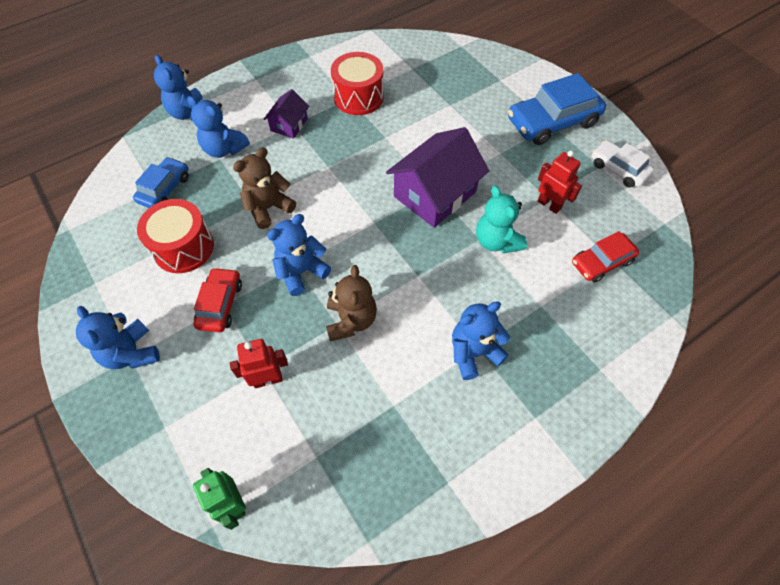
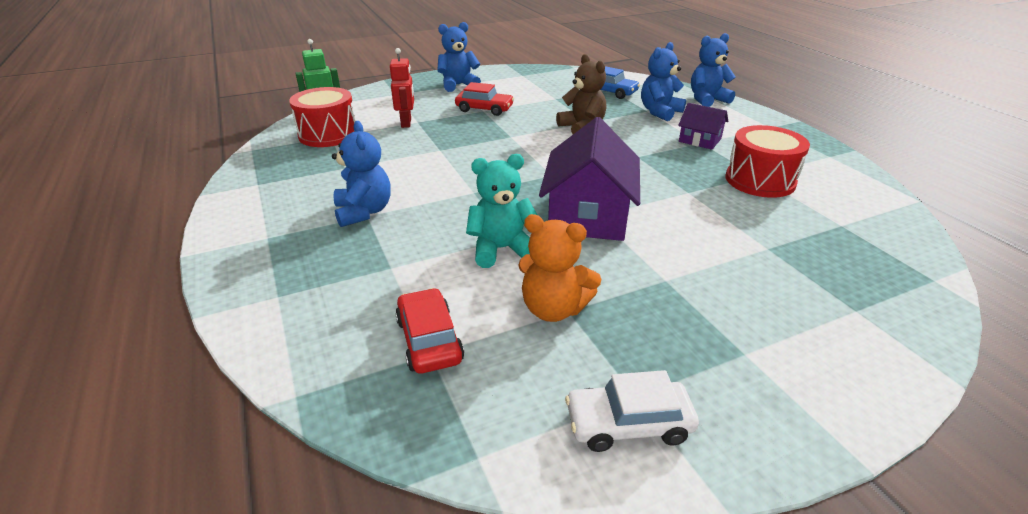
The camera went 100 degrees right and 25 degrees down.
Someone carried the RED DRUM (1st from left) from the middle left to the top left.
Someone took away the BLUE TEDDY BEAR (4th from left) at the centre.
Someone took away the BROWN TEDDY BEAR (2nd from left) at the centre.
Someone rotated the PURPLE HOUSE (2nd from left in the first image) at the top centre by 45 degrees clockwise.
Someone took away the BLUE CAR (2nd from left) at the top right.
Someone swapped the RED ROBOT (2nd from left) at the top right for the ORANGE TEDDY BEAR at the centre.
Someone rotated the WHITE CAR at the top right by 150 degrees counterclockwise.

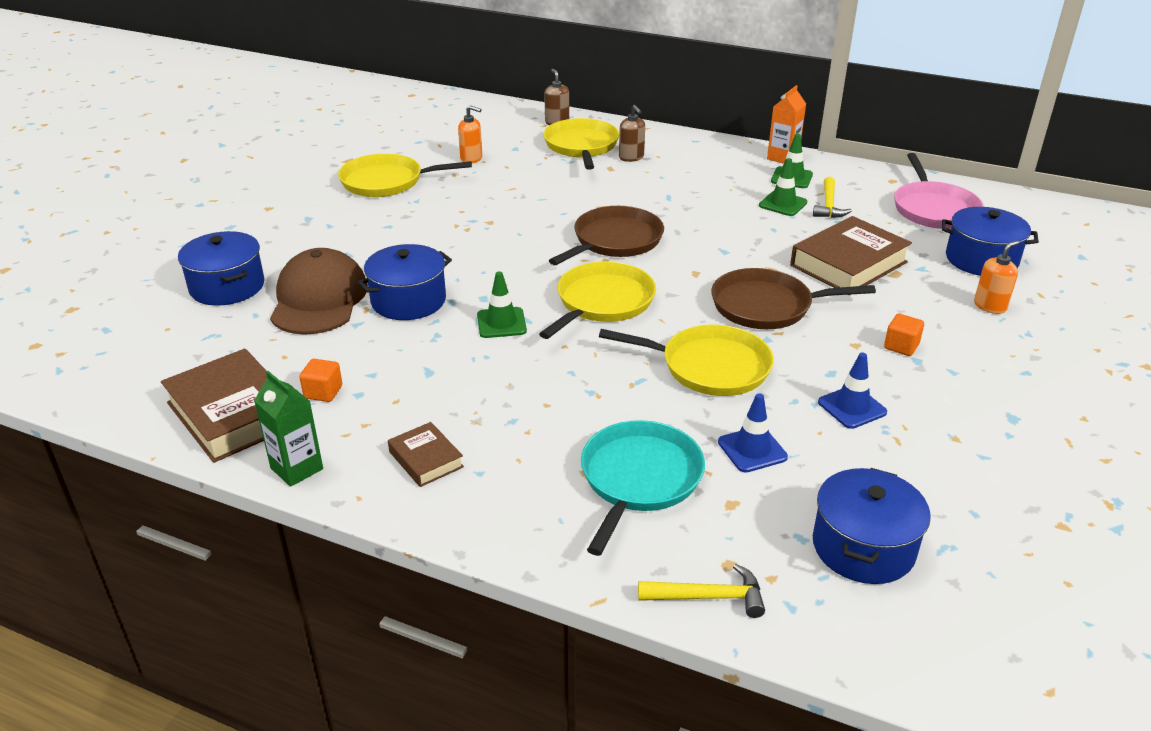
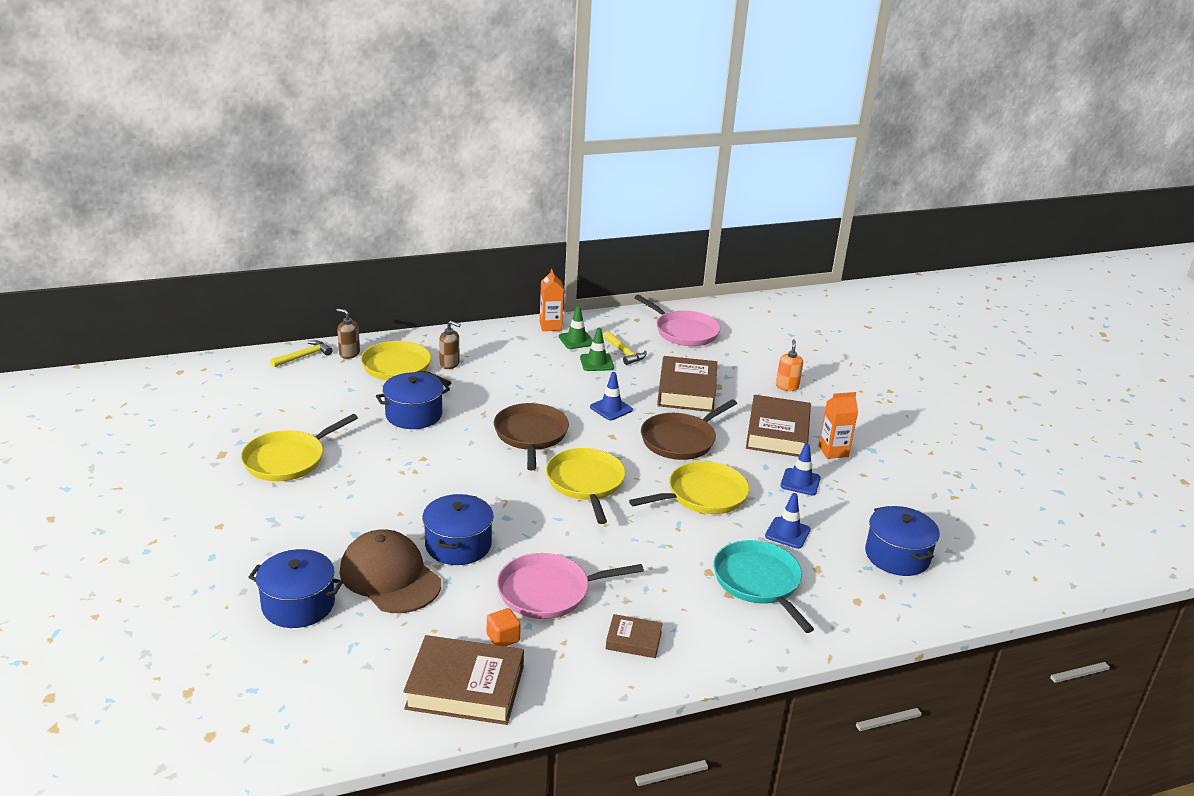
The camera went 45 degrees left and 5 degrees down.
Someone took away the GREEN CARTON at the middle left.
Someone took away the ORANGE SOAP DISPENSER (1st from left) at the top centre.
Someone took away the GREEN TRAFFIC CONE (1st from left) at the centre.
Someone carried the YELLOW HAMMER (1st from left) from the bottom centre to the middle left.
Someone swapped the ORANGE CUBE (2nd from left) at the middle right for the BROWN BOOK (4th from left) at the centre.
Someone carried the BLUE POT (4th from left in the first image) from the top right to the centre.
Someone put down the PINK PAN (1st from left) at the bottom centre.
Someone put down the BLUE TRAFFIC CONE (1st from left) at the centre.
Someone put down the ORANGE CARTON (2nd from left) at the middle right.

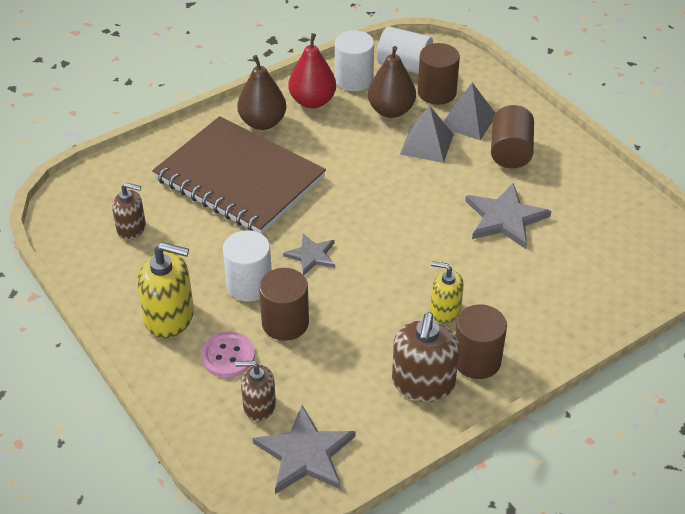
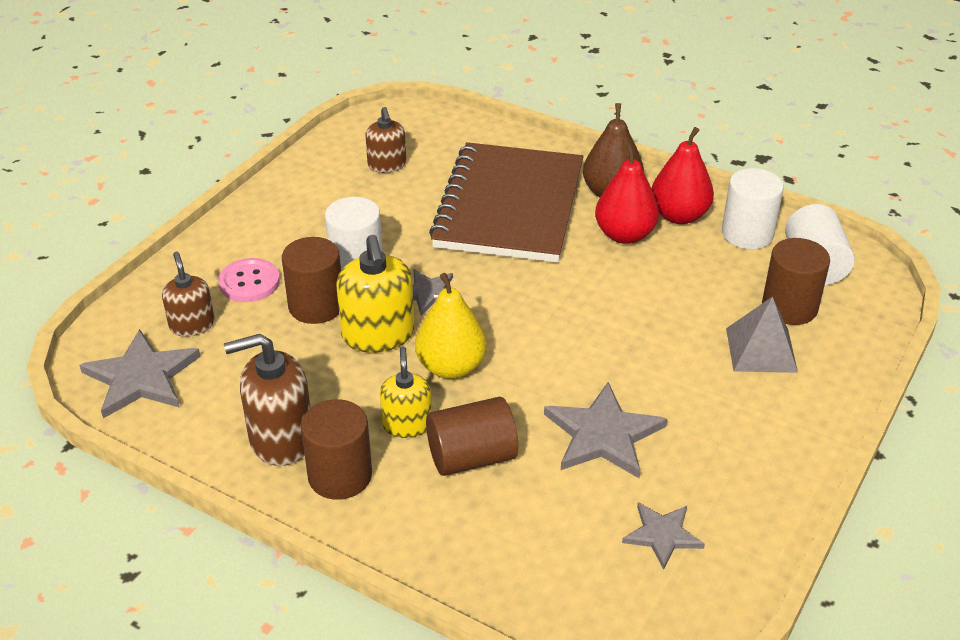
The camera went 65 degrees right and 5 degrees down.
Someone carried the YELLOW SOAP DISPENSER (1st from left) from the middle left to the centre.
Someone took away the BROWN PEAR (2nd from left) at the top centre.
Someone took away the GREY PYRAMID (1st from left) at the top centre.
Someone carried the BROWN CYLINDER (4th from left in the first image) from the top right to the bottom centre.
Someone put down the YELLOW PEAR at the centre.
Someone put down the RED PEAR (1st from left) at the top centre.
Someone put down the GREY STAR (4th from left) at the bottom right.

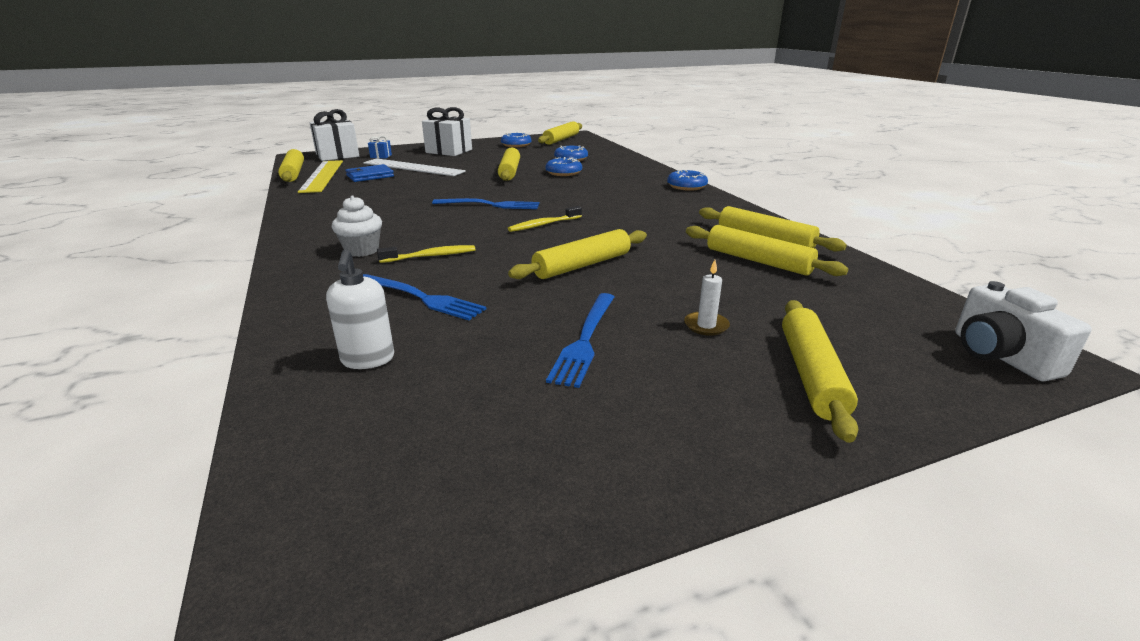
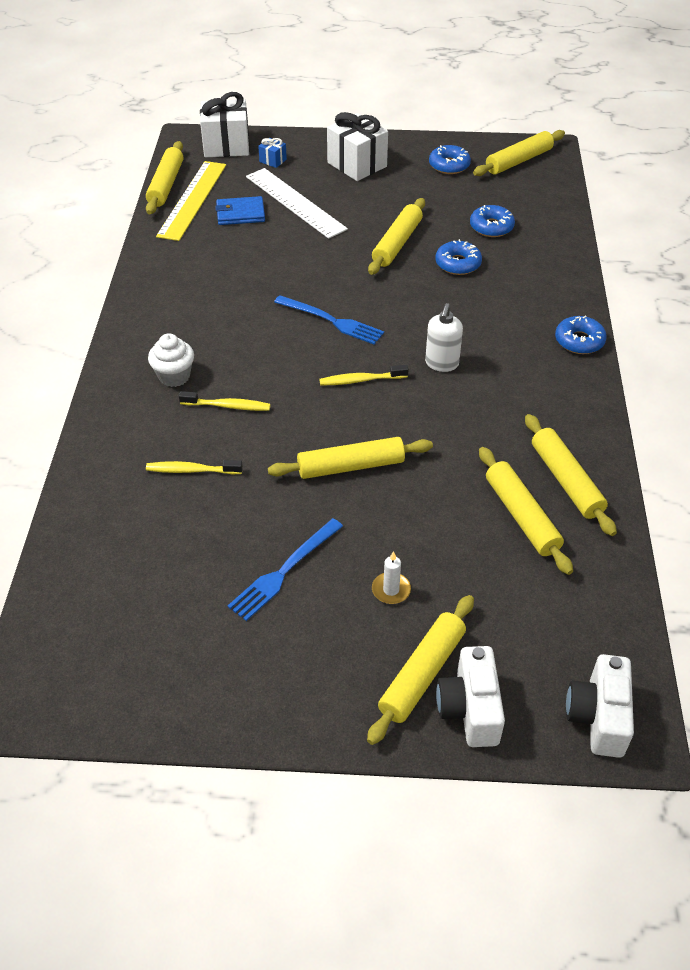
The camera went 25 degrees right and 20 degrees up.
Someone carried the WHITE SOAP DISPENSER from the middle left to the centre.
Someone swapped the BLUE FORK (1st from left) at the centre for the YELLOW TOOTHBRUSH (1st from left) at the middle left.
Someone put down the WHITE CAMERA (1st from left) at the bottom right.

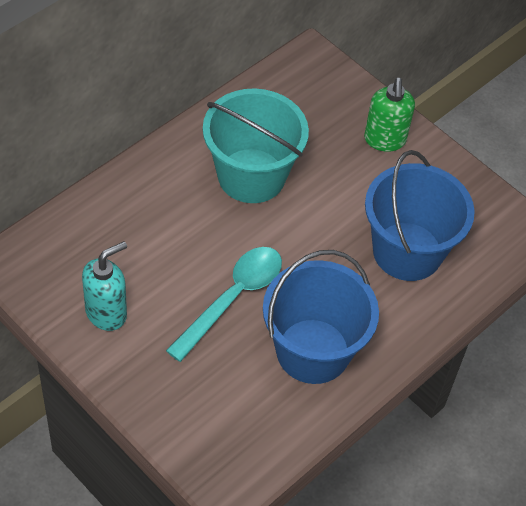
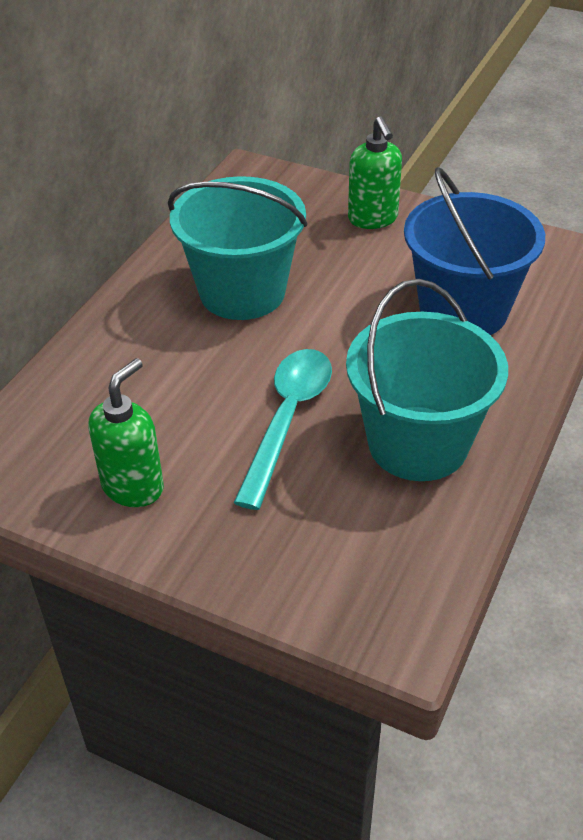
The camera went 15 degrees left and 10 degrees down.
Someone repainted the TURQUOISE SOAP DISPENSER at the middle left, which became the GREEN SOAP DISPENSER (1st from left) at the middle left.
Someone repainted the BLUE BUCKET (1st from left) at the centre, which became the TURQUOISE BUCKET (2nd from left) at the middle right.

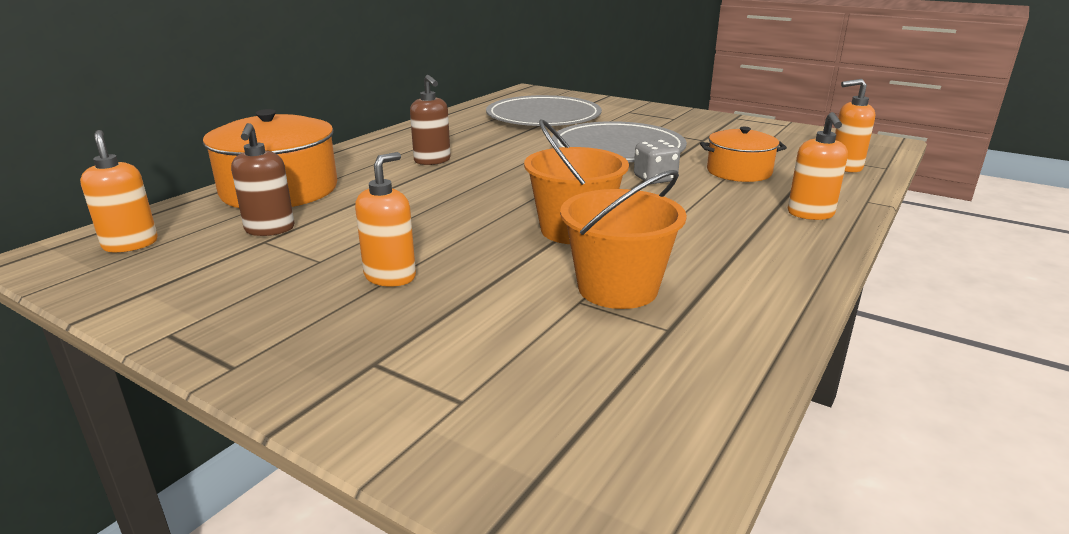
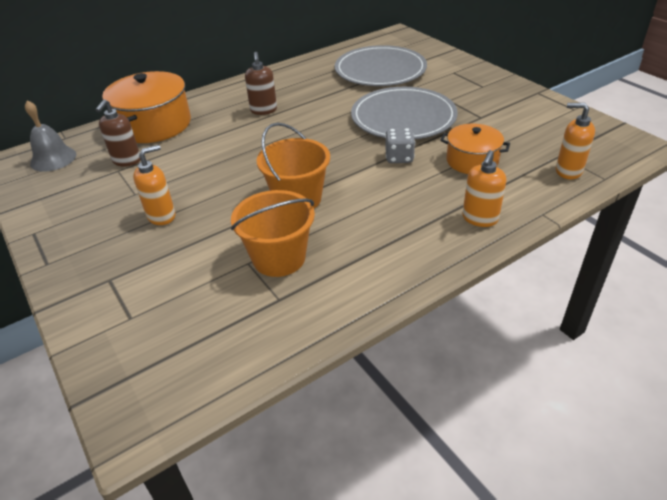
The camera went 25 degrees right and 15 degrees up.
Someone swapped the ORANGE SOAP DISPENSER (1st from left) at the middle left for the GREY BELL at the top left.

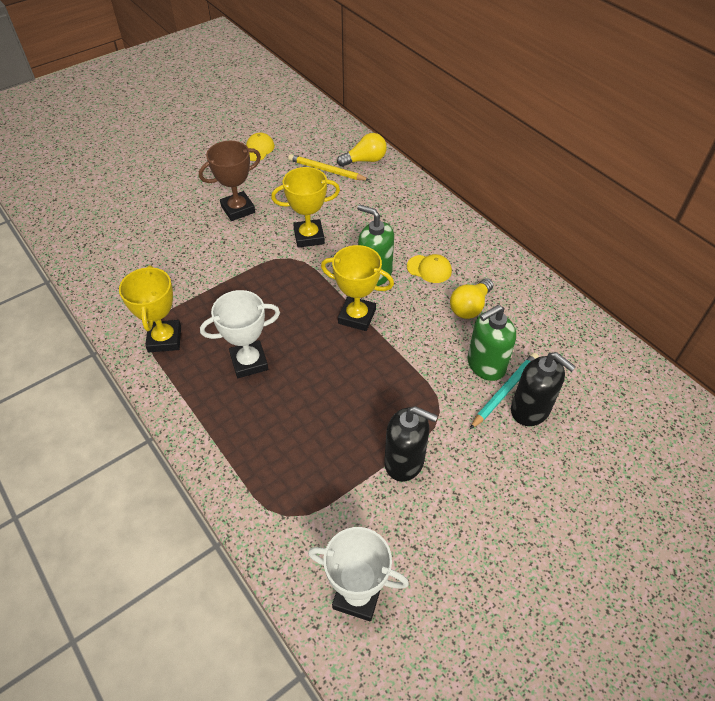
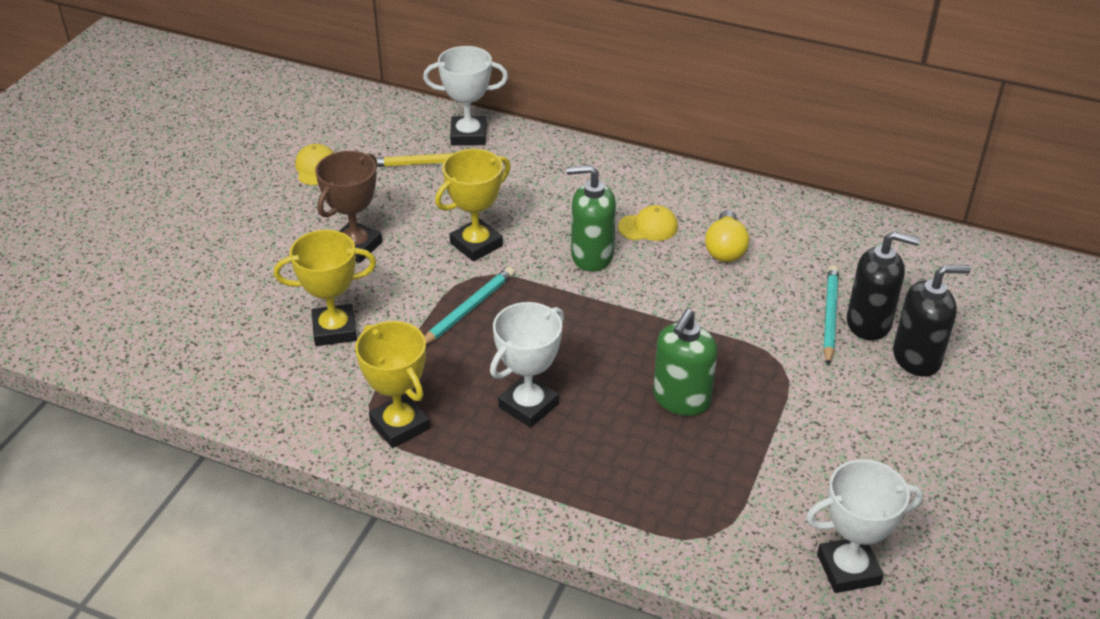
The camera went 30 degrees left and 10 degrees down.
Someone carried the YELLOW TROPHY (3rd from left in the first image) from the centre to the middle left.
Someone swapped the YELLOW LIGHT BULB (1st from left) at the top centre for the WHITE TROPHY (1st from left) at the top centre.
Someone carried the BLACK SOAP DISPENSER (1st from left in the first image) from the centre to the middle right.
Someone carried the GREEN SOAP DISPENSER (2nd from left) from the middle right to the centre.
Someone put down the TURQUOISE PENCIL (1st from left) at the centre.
○ ○ ○
# TASK DETAILS:
Among the lines above, which contain the word "TEDDY"? Copy every one.

# EXPECTED ANSWER:
Someone took away the BLUE TEDDY BEAR (4th from left) at the centre.
Someone took away the BROWN TEDDY BEAR (2nd from left) at the centre.
Someone swapped the RED ROBOT (2nd from left) at the top right for the ORANGE TEDDY BEAR at the centre.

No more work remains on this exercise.